Work to be completed:
Only one stretch of the data below is wanted: the lines starting at the one with "C106: 1.5nF (GND, N21) -> 68nF (GND, N21)" and ending at the one with "C102: 22uF (N12, N23) -> 3.3nF (N12, N23)", both included, given again exactly.

Material for this task:
*-*-*
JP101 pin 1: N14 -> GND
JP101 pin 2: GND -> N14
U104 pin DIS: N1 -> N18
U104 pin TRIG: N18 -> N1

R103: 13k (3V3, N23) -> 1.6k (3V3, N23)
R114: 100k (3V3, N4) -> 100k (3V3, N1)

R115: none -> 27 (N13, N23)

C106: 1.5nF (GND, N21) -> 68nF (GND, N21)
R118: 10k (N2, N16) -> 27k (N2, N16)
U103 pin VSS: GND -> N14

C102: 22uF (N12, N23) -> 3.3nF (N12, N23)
*-*-*
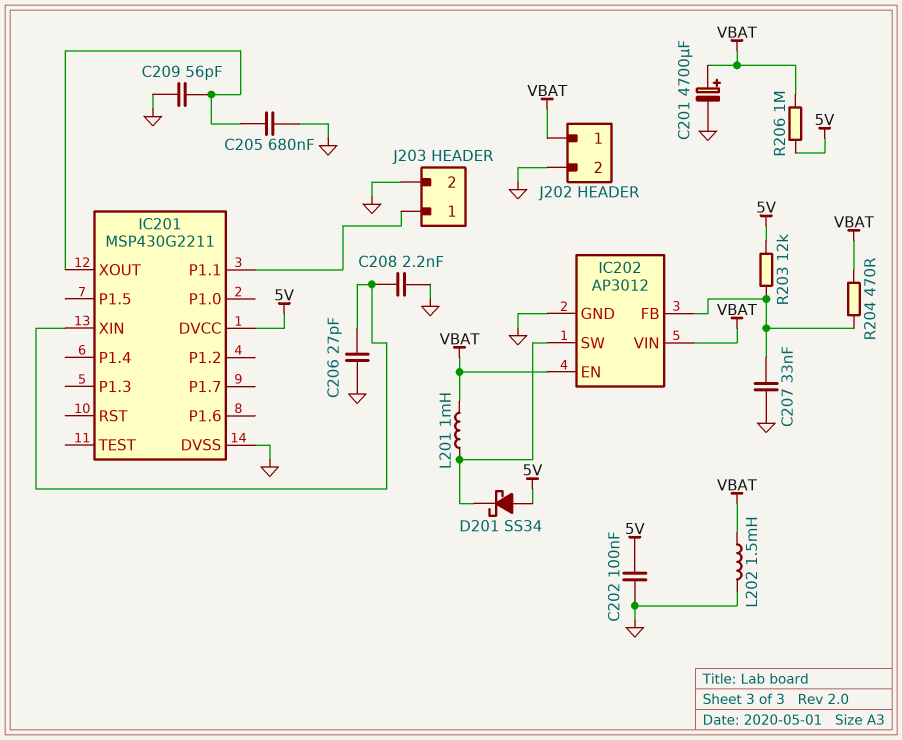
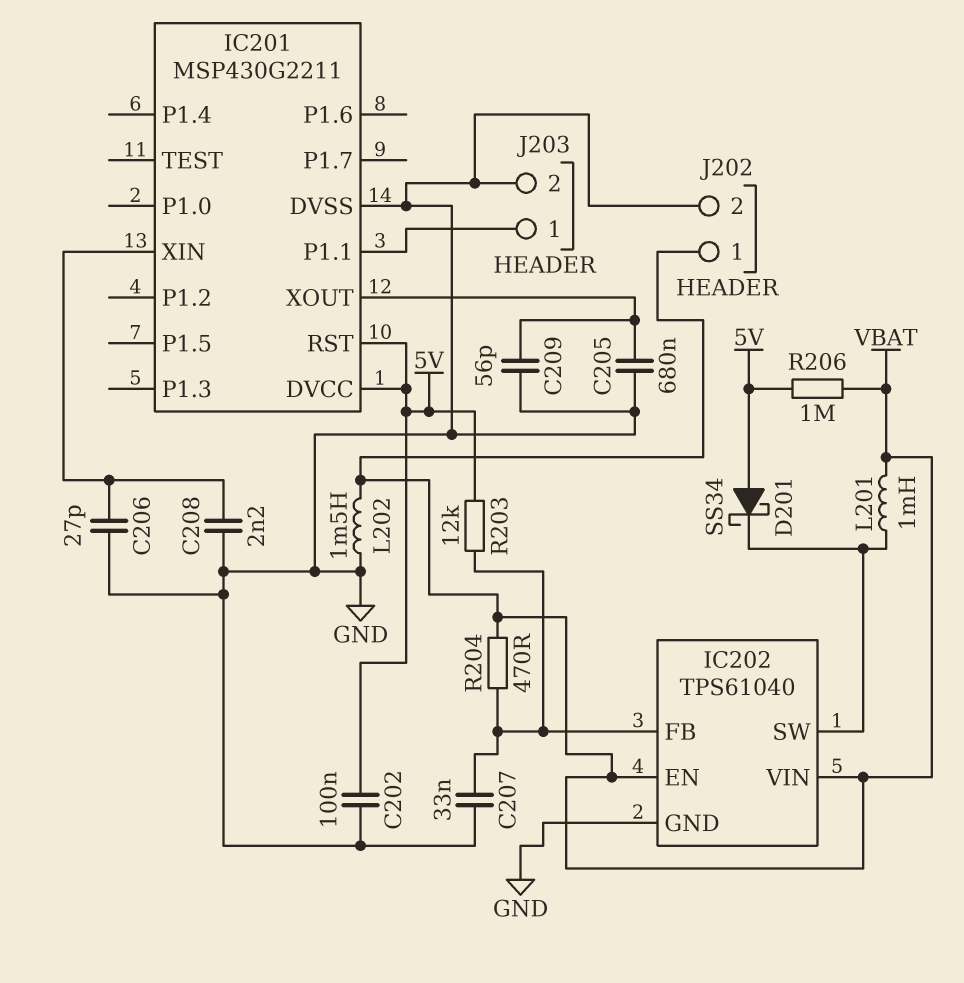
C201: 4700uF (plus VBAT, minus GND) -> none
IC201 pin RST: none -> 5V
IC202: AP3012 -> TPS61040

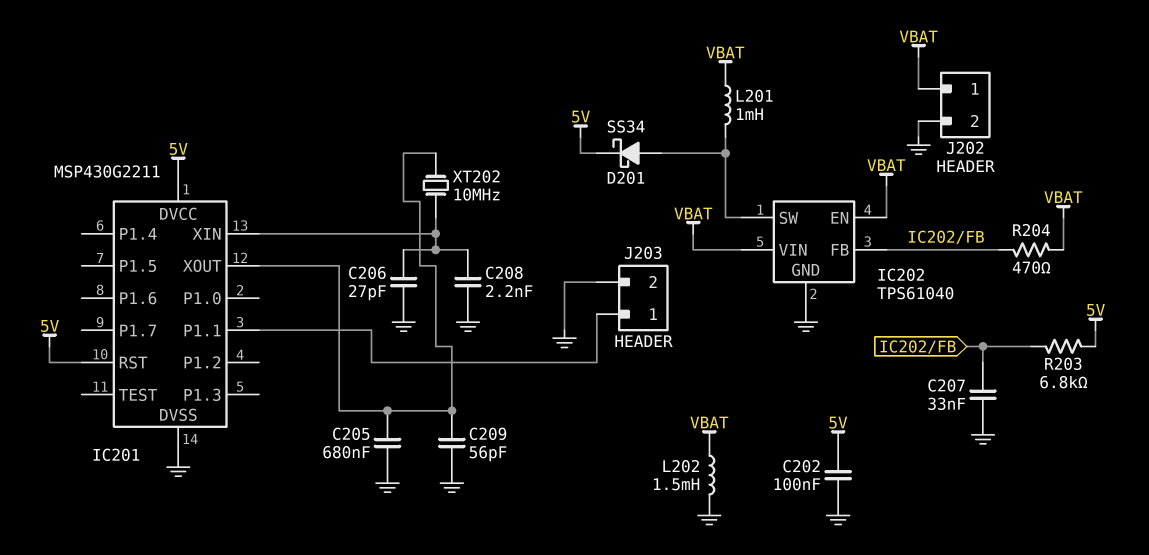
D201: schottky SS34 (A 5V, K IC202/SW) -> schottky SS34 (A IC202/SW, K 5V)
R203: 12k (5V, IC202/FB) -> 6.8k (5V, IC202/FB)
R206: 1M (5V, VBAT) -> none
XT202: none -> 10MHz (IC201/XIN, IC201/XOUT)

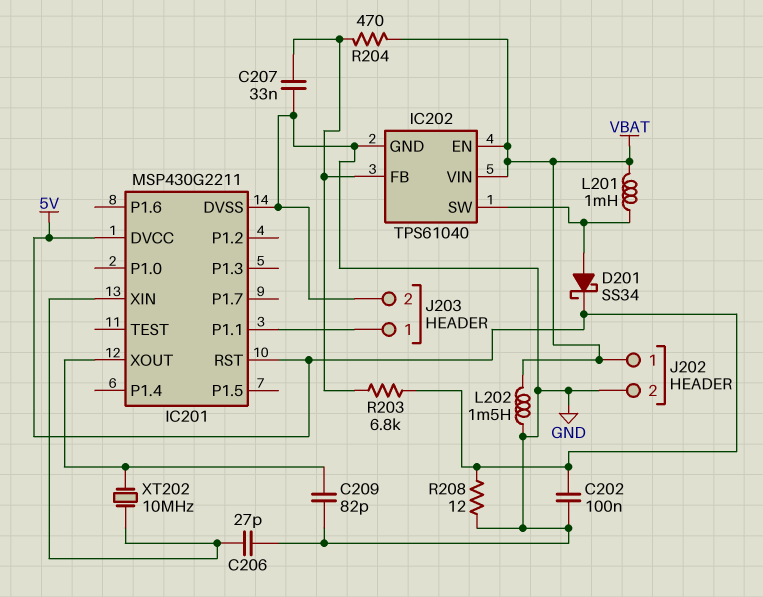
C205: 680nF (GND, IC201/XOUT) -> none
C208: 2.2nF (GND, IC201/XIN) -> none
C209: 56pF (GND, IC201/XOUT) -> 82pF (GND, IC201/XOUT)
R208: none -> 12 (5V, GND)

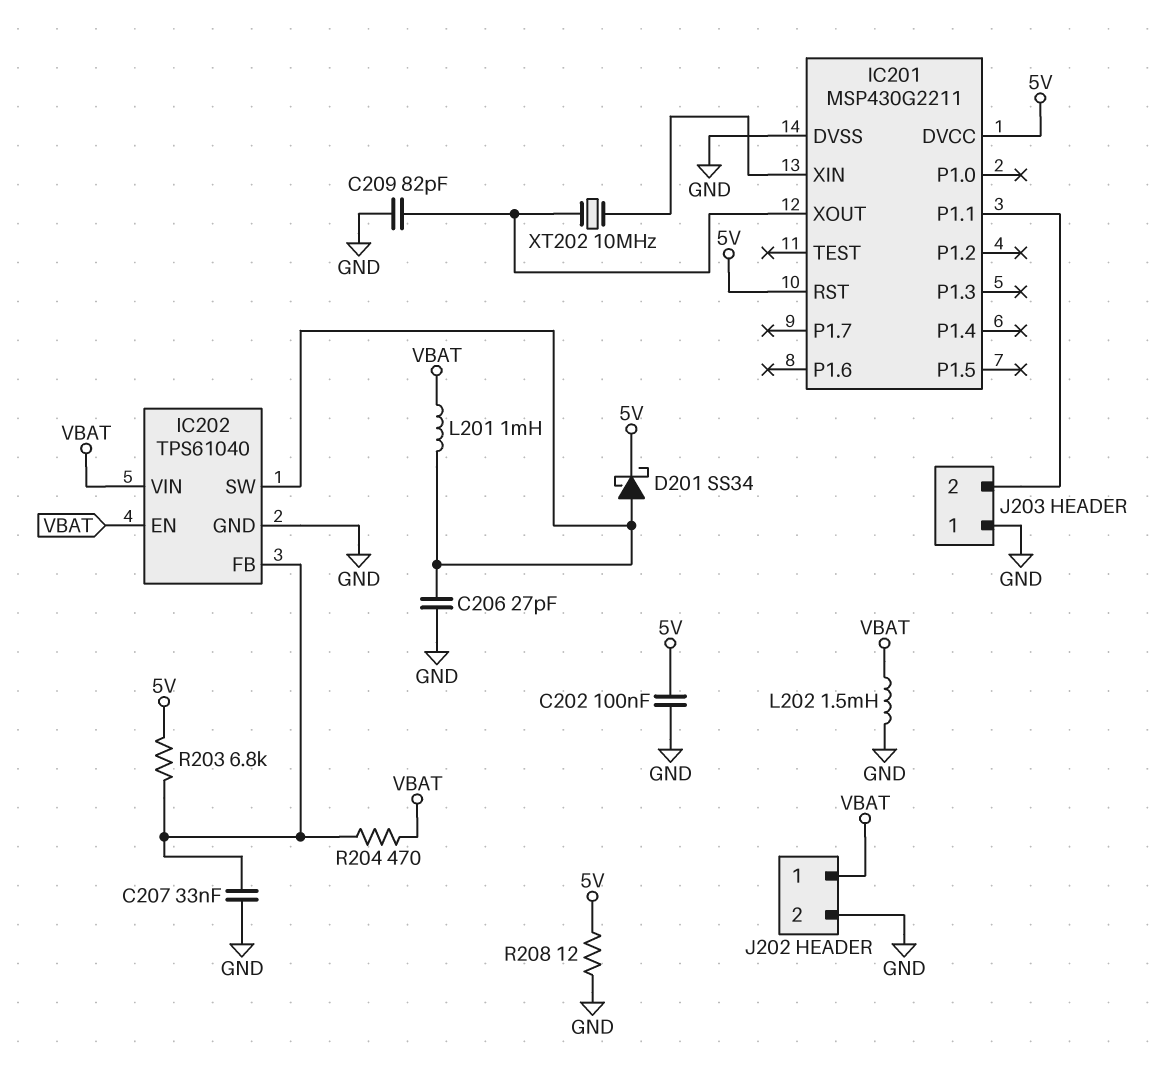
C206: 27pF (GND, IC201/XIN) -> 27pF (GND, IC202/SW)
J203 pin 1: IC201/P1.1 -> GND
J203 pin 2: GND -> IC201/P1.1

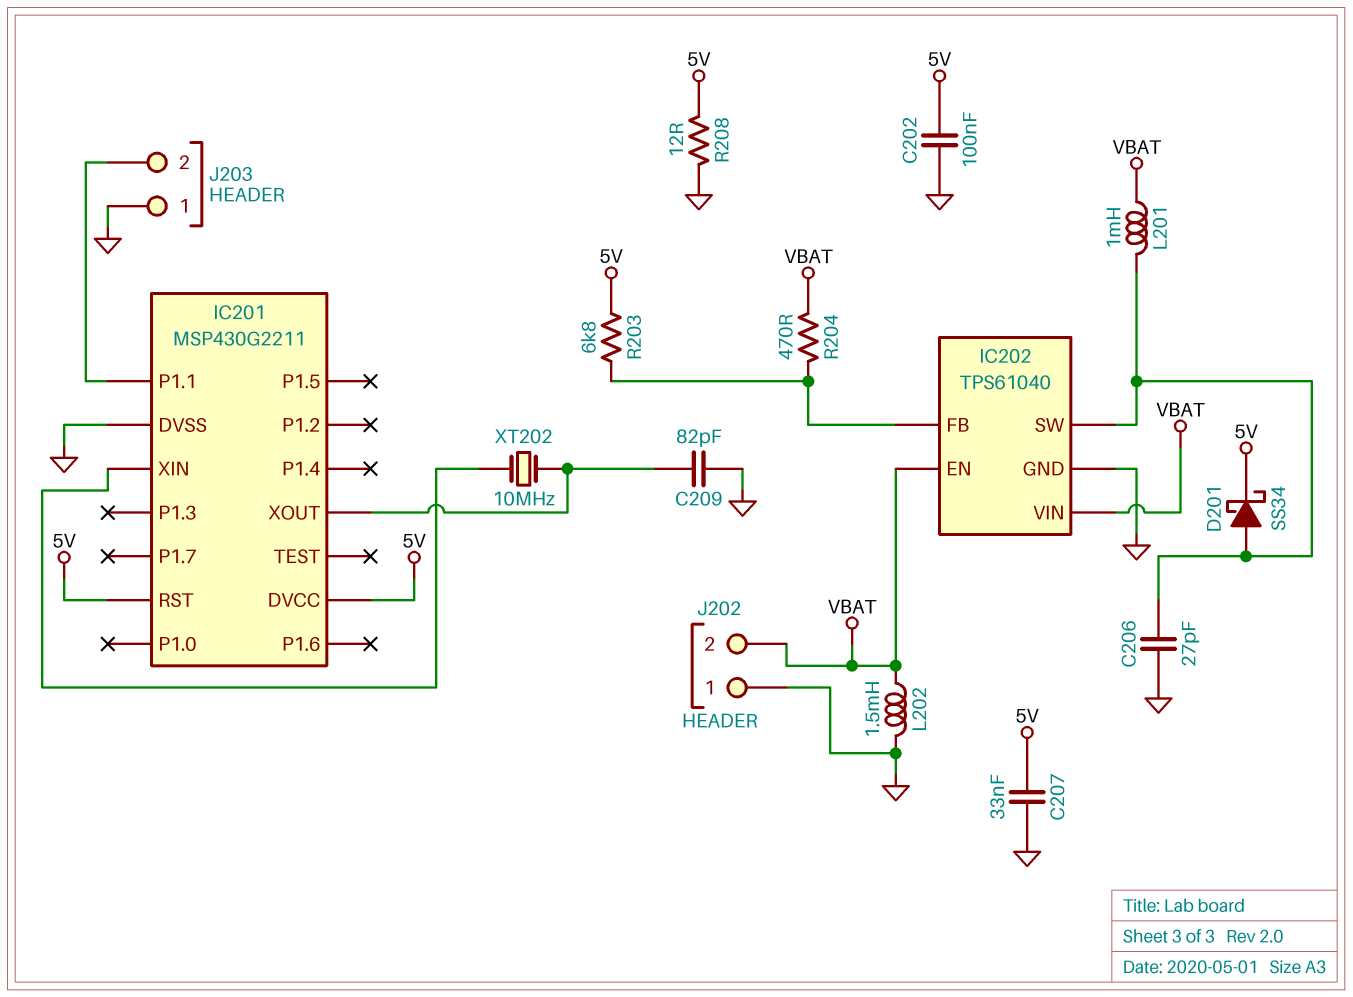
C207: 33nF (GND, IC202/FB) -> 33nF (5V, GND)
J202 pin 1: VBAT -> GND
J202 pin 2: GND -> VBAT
*-*-*
Answer for the task:
C106: 1.5nF (GND, N21) -> 68nF (GND, N21)
R118: 10k (N2, N16) -> 27k (N2, N16)
U103 pin VSS: GND -> N14

C102: 22uF (N12, N23) -> 3.3nF (N12, N23)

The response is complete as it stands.